Dataset items
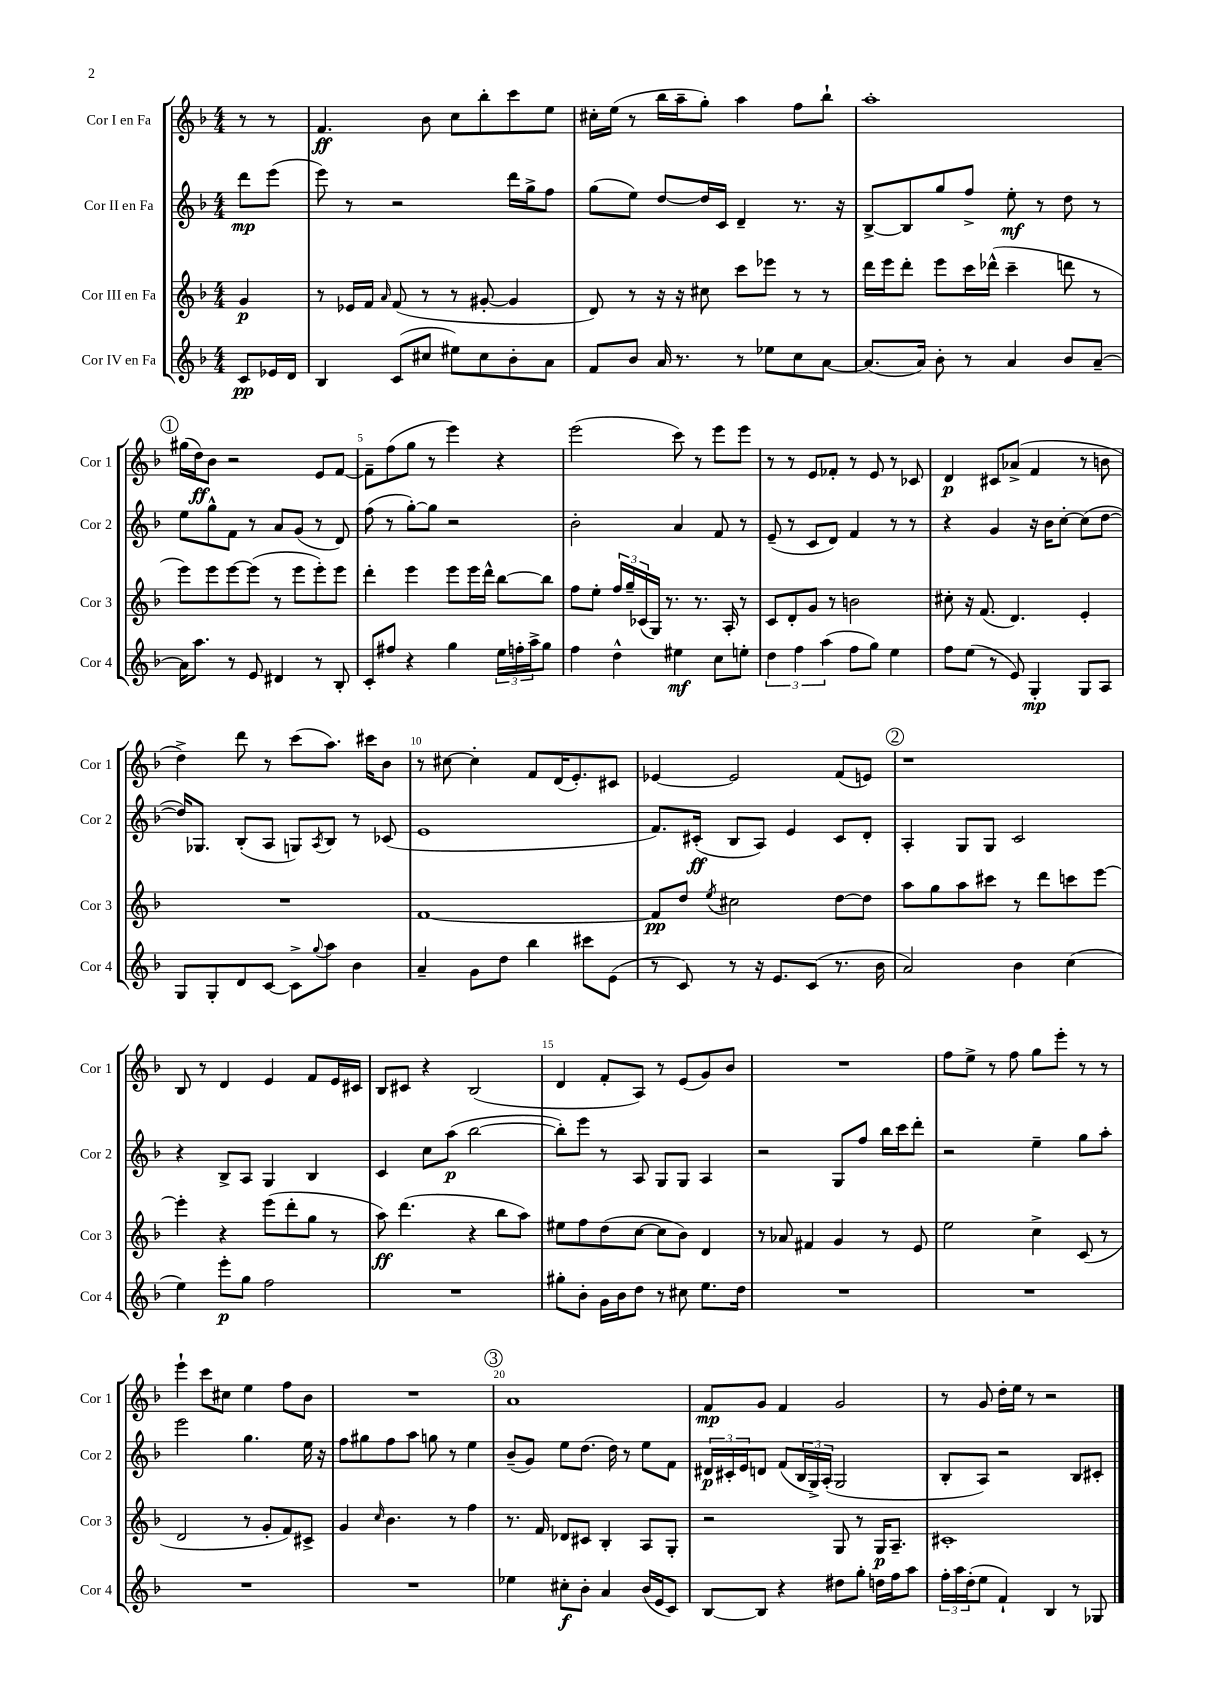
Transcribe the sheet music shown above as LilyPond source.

<<
\new StaffGroup <<
\new Staff = "s0" \with { instrumentName = "Cor I en Fa" shortInstrumentName = "Cor 1" } {
    \clef treble \key f \major \numericTimeSignature \time 4/4 \partial 4
    r8 r8 |
    f'4.\ff bes'8 c''8 bes''8-. c'''8 e''8 |
    cis''16-. e''16( r8 bes''16 a''16-- g''8-.) a''4 f''8 bes''8-! |
    a''1-. |
    \mark \markup { \circle "1" } gis''16( d''16\ff) bes'8 r2 e'8 f'8~ |
    f'8-- f''8( g''8 r8 e'''4) r4 |
    e'''2( c'''8) r8 e'''8 e'''8 |
    r8 r8 e'8 fes'8-. r8 e'8 r8 ces'8 |
    d'4\p cis'8 aes'8->( f'4 r8 b'8 |
    d''4->) d'''8 r8 c'''8( a''8.) cis'''16 bes'8 |
    r8 cis''8~ cis''4-. f'8 d'16( e'8.-.) cis'8 |
    ees'4~ ees'2 f'8( e'8) |
    \mark \markup { \circle "2" } r1 |
    bes8 r8 d'4 e'4 f'8 e'16 cis'16 |
    bes8 cis'8 r4 bes2( |
    d'4 f'8-. a8) r8 e'8( g'8) bes'8 |
    R1 |
    f''8 e''8-> r8 f''8 g''8 e'''8-. r8 r8 |
    e'''4-! c'''8 cis''8 e''4 f''8 bes'8 |
    R1 |
    \mark \markup { \circle "3" } a'1 |
    f'8\mp g'8 f'4 g'2 |
    r8 g'8 d''16-. e''16 r8 r2 \bar "|." |
}
\new Staff = "s1" \with { instrumentName = "Cor II en Fa" shortInstrumentName = "Cor 2" } {
    \clef treble \key f \major \numericTimeSignature \time 4/4 \partial 4
    d'''8\mp e'''8( |
    e'''8) r8 r2 d'''16 g''16-> f''8 |
    g''8( e''8) d''8~ d''16 c'16 d'4-- r8. r16 |
    bes8~-> bes8 g''8 f''8-> e''8-.\mf r8 d''8 r8 |
    \mark \markup { \circle "1" } e''8 g''8-^ f'8 r8 a'8 g'8( r8 d'8) |
    f''8( r8 g''8~-.) g''8 r2 |
    bes'2-. a'4 f'8 r8 |
    e'8--( r8 c'8 d'8) f'4 r8 r8 |
    r4 g'4 r16 bes'16 c''8~-. c''8( d''8~ |
    d''16) ges8. bes8-.( a8 g8) \acciaccatura { a8 } bes8 r8 ces'8( |
    e'1 |
    f'8.) cis'16-.\ff( bes8 a8) e'4 cis'8 d'8-. |
    \mark \markup { \circle "2" } a4-. g8 g8 c'2 |
    r4 bes8-> a8 g4 bes4 |
    c'4 c''8 a''8\p( bes''2~ |
    bes''8-.) e'''8 r8 a8 g8 g8 a4 |
    r2 g8 f''8 bes''16 c'''16 d'''8-. |
    r2 e''4-- g''8 a''8-. |
    e'''2 g''4. e''16 r16 |
    f''8 gis''8 f''8 a''8 g''8 r8 e''4 |
    \mark \markup { \circle "3" } bes'8--( g'8) e''8 d''8.( d''16) r8 e''8 f'8 |
    \tuplet 3/2 { dis'16\p cis'16-. e'16 } d'8 f'8( \tuplet 3/2 { bes16 g16->) a16-.( } g2 |
    bes8-. a8) r2 bes8 cis'8-. \bar "|." |
}
\new Staff = "s2" \with { instrumentName = "Cor III en Fa" shortInstrumentName = "Cor 3" } {
    \clef treble \key f \major \numericTimeSignature \time 4/4 \partial 4
    g'4\p |
    r8 ees'16 f'16 \grace { a'16 } f'8( r8 r8 gis'8~-. gis'4 |
    d'8) r8 r16 r16 cis''8 c'''8 ees'''8 r8 r8 |
    d'''16 e'''16 d'''8-. e'''8 c'''16 des'''16-^( c'''4-- d'''8 r8 |
    \mark \markup { \circle "1" } e'''8) e'''8 e'''8~ e'''8( r8 e'''8 e'''8-.) e'''8 |
    d'''4-. e'''4 e'''8 e'''16 d'''16-^ bes''8~ bes''8 |
    f''8 e''8-. \tuplet 3/2 { f''16 g''16-- ces'16( } g16) r8. r8. a16-. r8 |
    c'8 d'8-. g'8 r8 b'2 |
    cis''8-. r16 f'8.( d'4.) e'4-. |
    R1 |
    f'1~ |
    f'8\pp d''8 \acciaccatura { e''8 } cis''2 d''8~ d''8 |
    \mark \markup { \circle "2" } a''8 g''8 a''8 cis'''8 r8 d'''8 c'''8 e'''8~ |
    e'''4-. r4 e'''8( d'''8-. g''8 r8 |
    a''8\ff) d'''4.( r4 bes''8 a''8) |
    eis''8 f''8 d''8( c''8~ c''8 bes'8) d'4 |
    r8 aes'8 fis'4 g'4 r8 e'8 |
    e''2 c''4-> c'8( r8 |
    d'2 r8 g'8-. f'8) cis'8-> |
    g'4 \grace { c''16 } bes'4. r8 f''4 |
    \mark \markup { \circle "3" } r8. f'16 des'8 cis'8 bes4-. a8 g8-. |
    r2 g8 r8 g16\p a8.-- |
    cis'1-. \bar "|." |
}
\new Staff = "s3" \with { instrumentName = "Cor IV en Fa" shortInstrumentName = "Cor 4" } {
    \clef treble \key f \major \numericTimeSignature \time 4/4 \partial 4
    c'8\pp ees'16 d'16 |
    bes4 c'8( cis''8 eis''8) cis''8 bes'8-. a'8 |
    f'8 bes'8 a'16 r8. r8 ees''8 c''8 a'8~ |
    a'8.( a'16) bes'8-. r8 a'4 bes'8 a'8~-- |
    \mark \markup { \circle "1" } a'16 a''8. r8 e'8 dis'4 r8 bes8-. |
    c'8-. fis''8 r4 g''4 \tuplet 3/2 { e''16 f''16-. a''16-> } g''8 |
    f''4 d''4-^ eis''4\mf c''8 e''8-. |
    \tuplet 3/2 { d''4 f''4 a''4( } f''8 g''8) e''4 |
    f''8 e''8( r8 e'8) g4-.\mp g8 a8 |
    g8 g8-. d'8 c'8~ c'8-> \appoggiatura { g''8 } a''8 bes'4 |
    a'4-- g'8 d''8 bes''4 cis'''8 e'8( |
    r8 c'8) r8 r16 e'8. c'8( r8. bes'16 |
    \mark \markup { \circle "2" } a'2) bes'4 c''4( |
    e''4) e'''8-.\p g''8 f''2 |
    R1 |
    gis''8-. bes'8-. g'16 bes'16 d''8 r8 cis''8 e''8. d''16 |
    R1 |
    R1 |
    R1 |
    R1 |
    \mark \markup { \circle "3" } ees''4 cis''8-.\f bes'8-. a'4 bes'16( e'16 c'8) |
    bes8~ bes8 r4 dis''8 g''8-. d''16 f''16 a''8 |
    \tuplet 3/2 { f''16-. a''16 d''16-.( } e''8 f'4-!) bes4 r8 ges8 \bar "|." |
}
>>
>>
\layout { \context { \Score \override BarNumber.break-visibility = ##(#f #t #t) barNumberVisibility = #(every-nth-bar-number-visible 5) } }
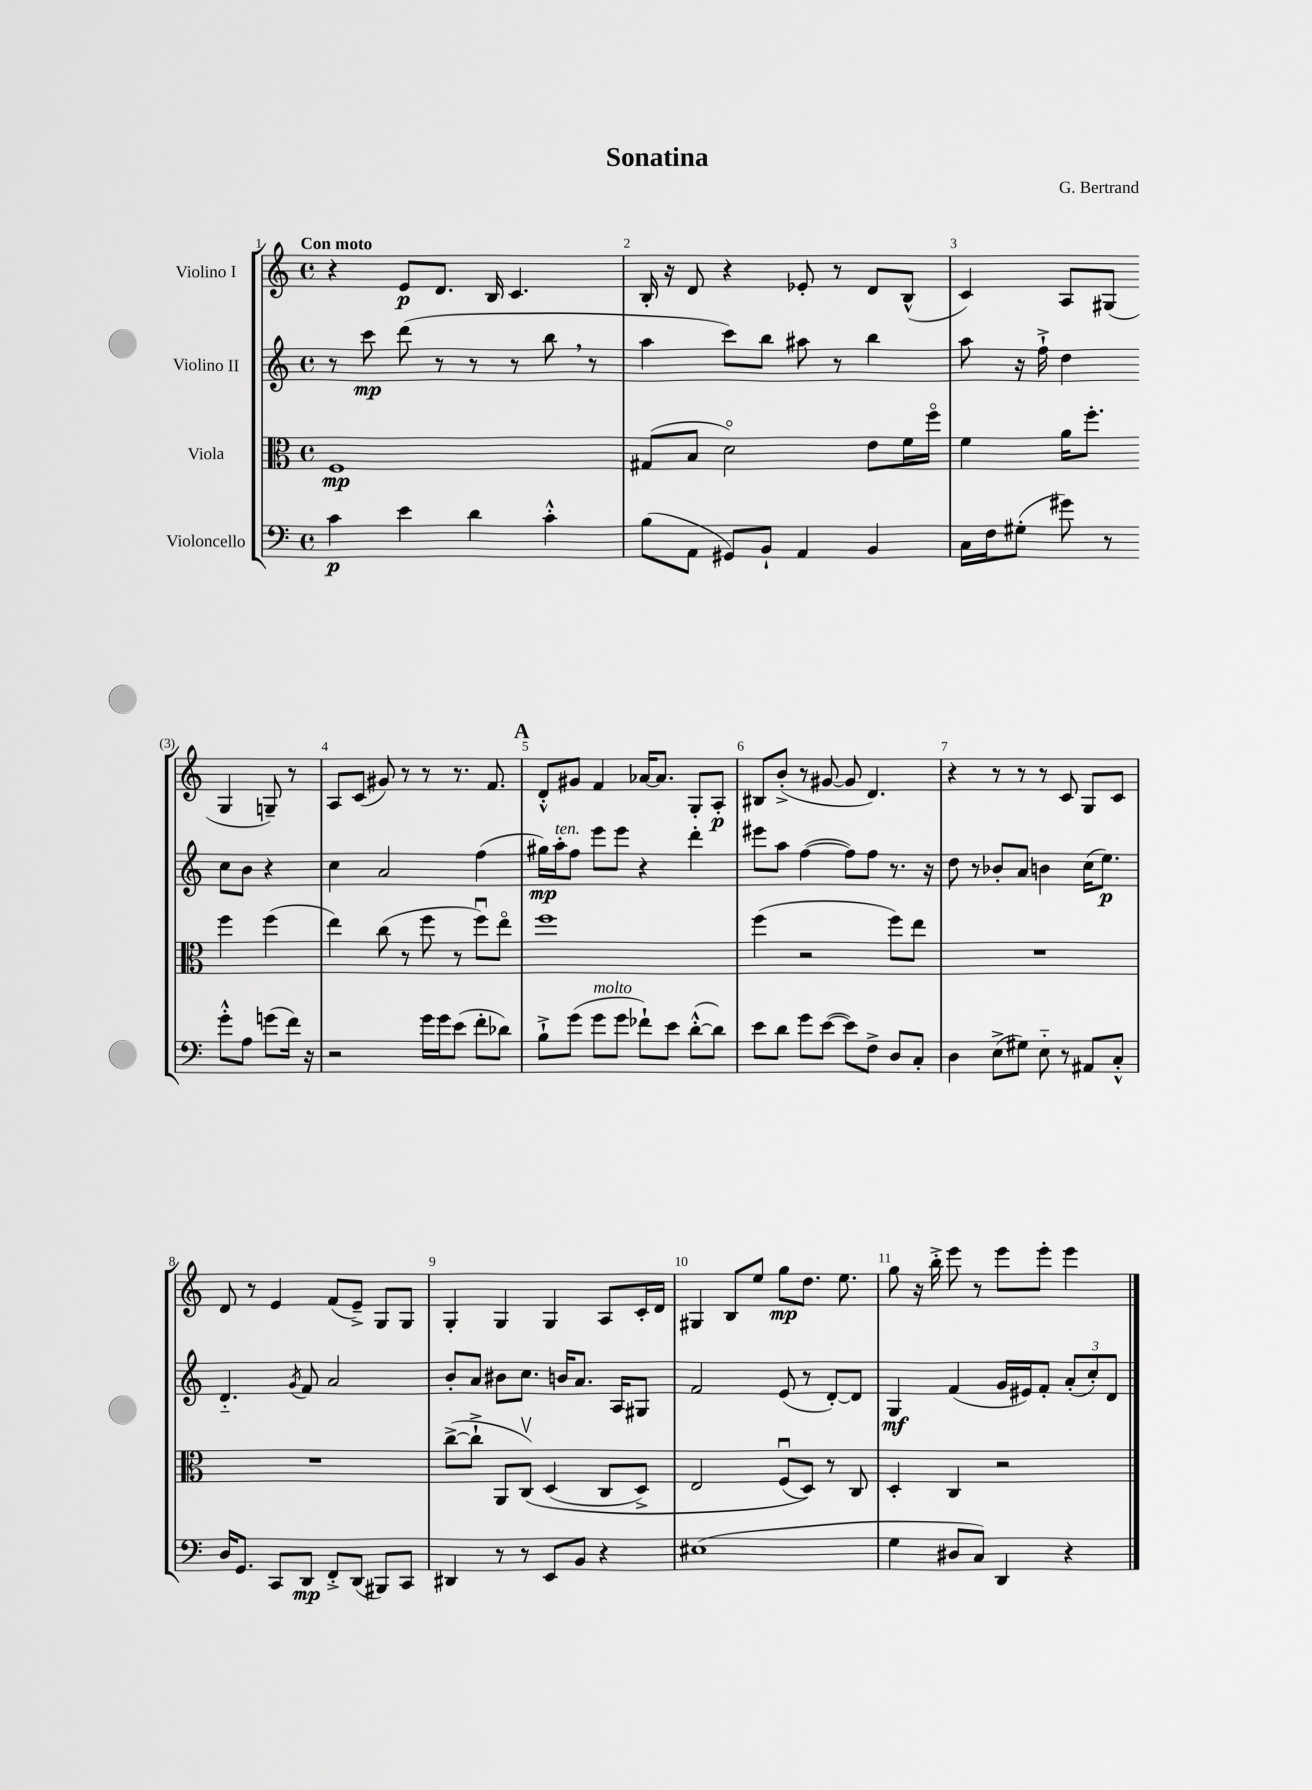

* _DIRECTIVE_: Work out how many lines above contain the string "tuplet", with case counting. Give only the number.

* _REPLY TO THE EXERCISE_: 5